» Instructions for the task: Nothing but the pictures should go missing; return all the entries below exactly.

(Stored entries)
----

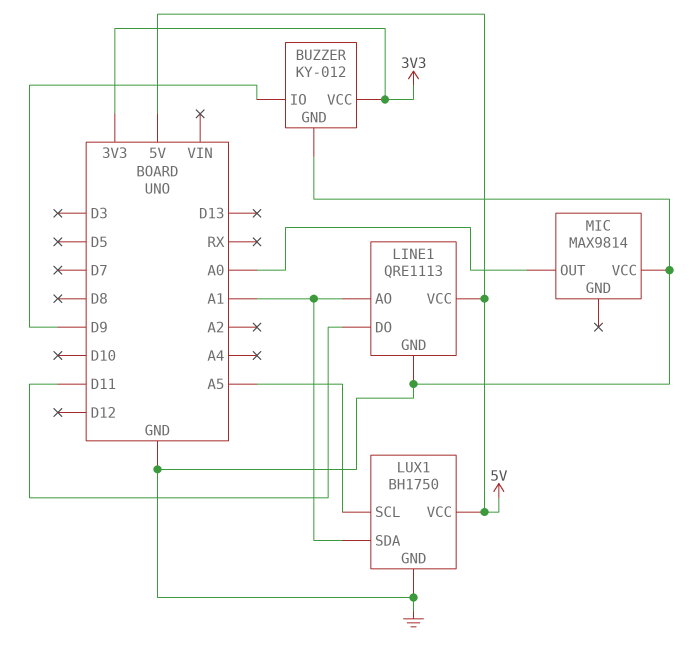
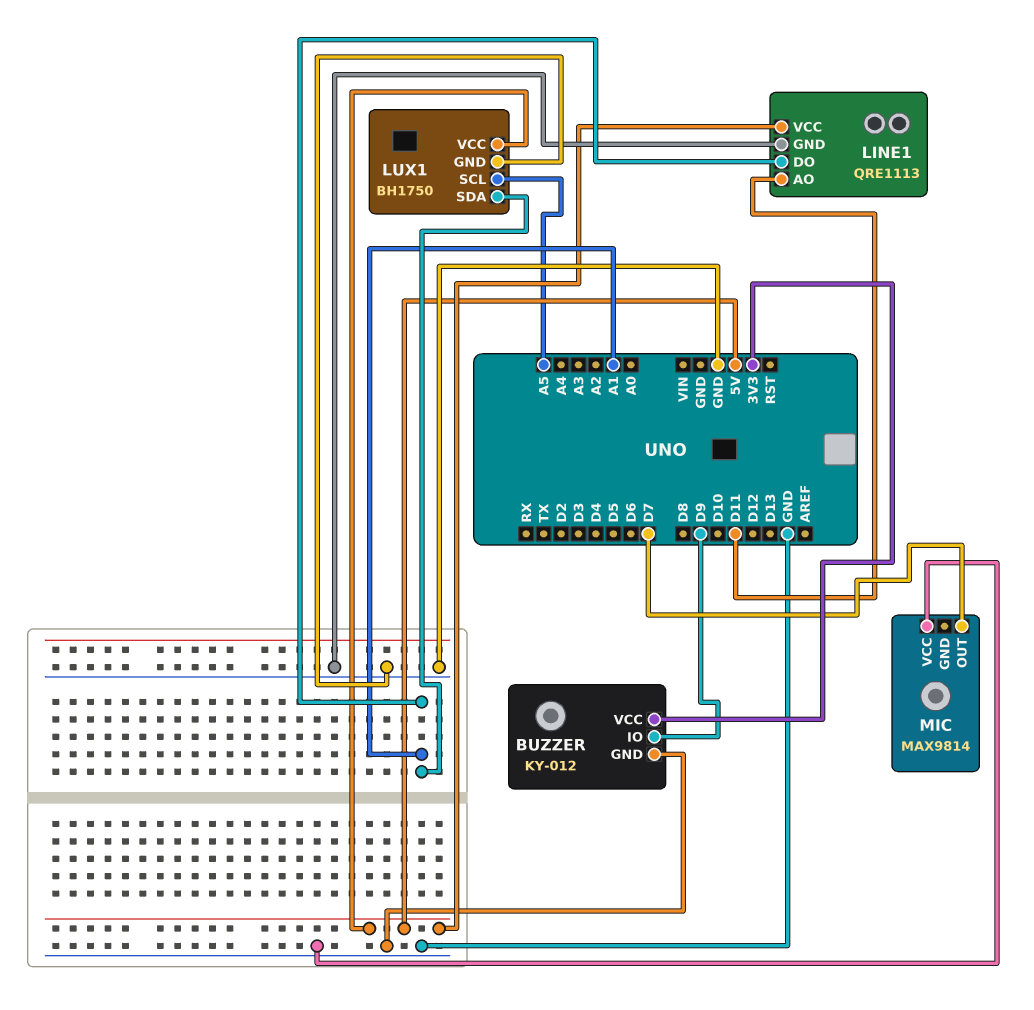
LINE1 pin AO: A1 -> D11
LINE1 pin DO: D11 -> A1
MIC pin OUT: A0 -> D7

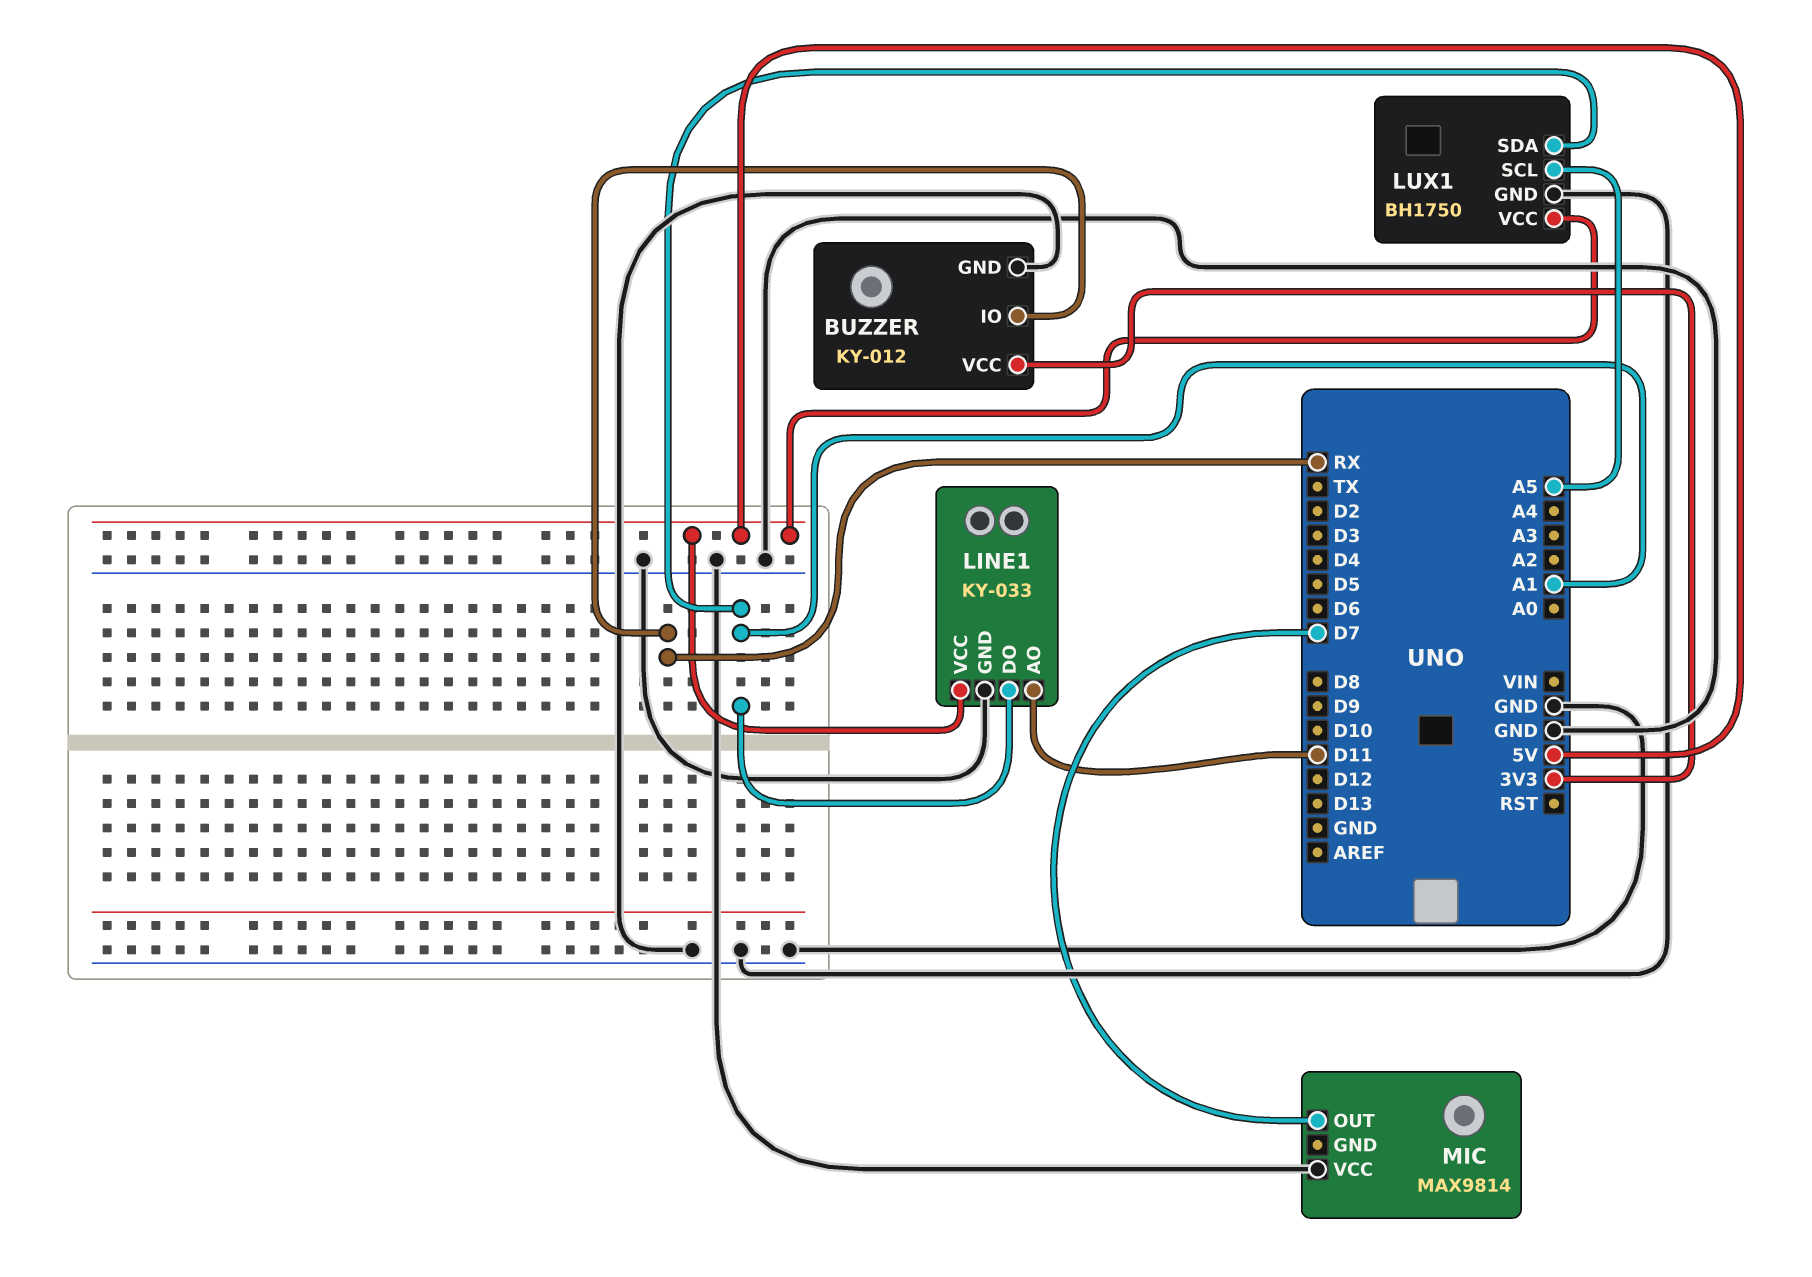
BUZZER pin IO: D9 -> RX
LINE1: QRE1113 -> KY-033

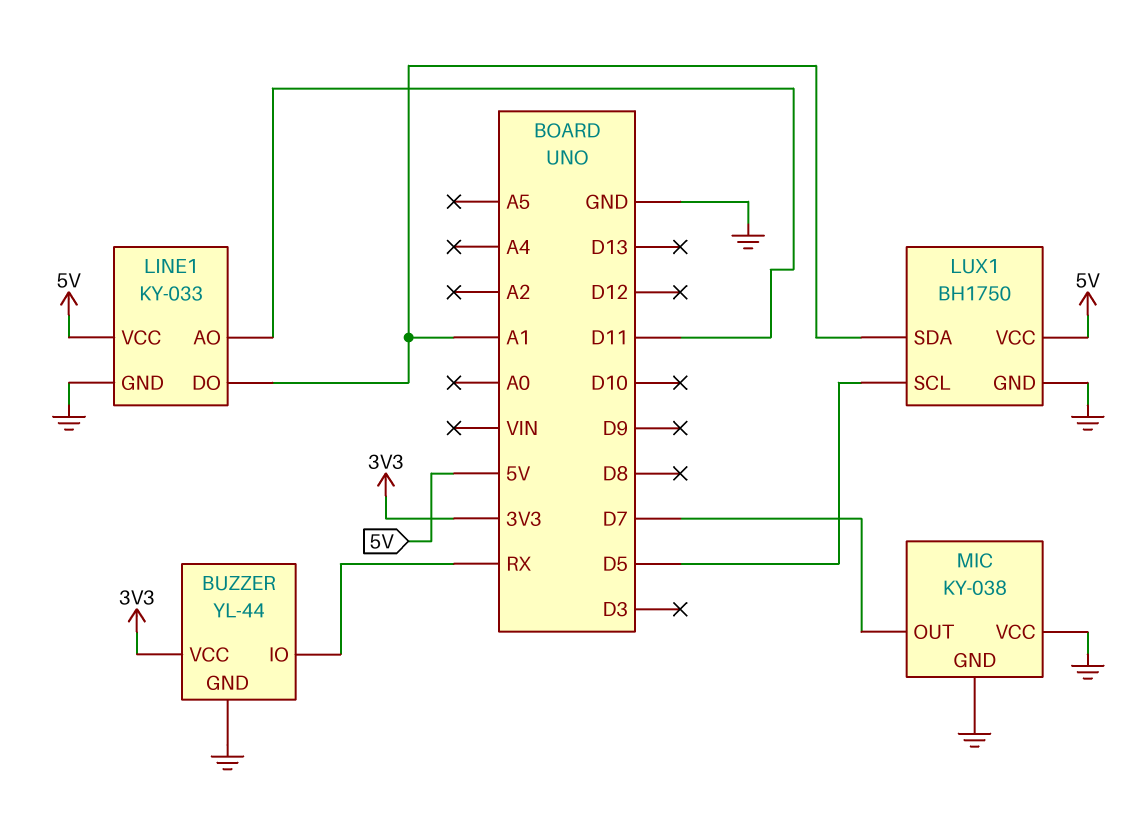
BUZZER: KY-012 -> YL-44
LUX1 pin SCL: A5 -> D5
MIC: MAX9814 -> KY-038
MIC pin GND: none -> GND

----

» Response for this exercise:
LINE1 pin AO: A1 -> D11
LINE1 pin DO: D11 -> A1
MIC pin OUT: A0 -> D7

BUZZER pin IO: D9 -> RX
LINE1: QRE1113 -> KY-033

BUZZER: KY-012 -> YL-44
LUX1 pin SCL: A5 -> D5
MIC: MAX9814 -> KY-038
MIC pin GND: none -> GND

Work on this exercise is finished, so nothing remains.